Task requirements:
Search the records below for the word "degrees". Pull out each line that has it.
┏━━
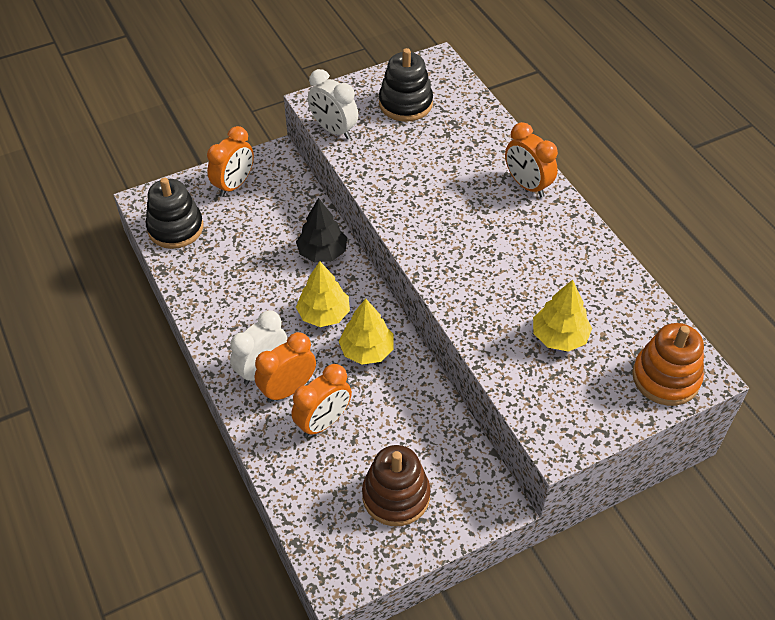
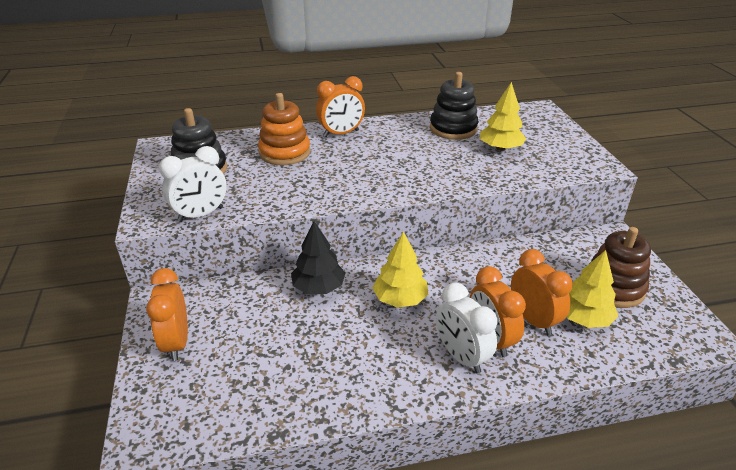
camera: 75 degrees left, 15 degrees down
black stacking toy [146,178,203,249] -> black stacking toy moved to [430,72,479,140]
orange clock [207,126,254,197] -> orange clock turned 150 degrees counterclockwise [146,268,188,361]
yellow tree [339,298,394,365] -> yellow tree moved to [567,250,618,328]
orange stacking toy [632,323,704,406] -> orange stacking toy moved to [258,93,311,165]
┗━━
Exercise solution:
camera: 75 degrees left, 15 degrees down
orange clock [207,126,254,197] -> orange clock turned 150 degrees counterclockwise [146,268,188,361]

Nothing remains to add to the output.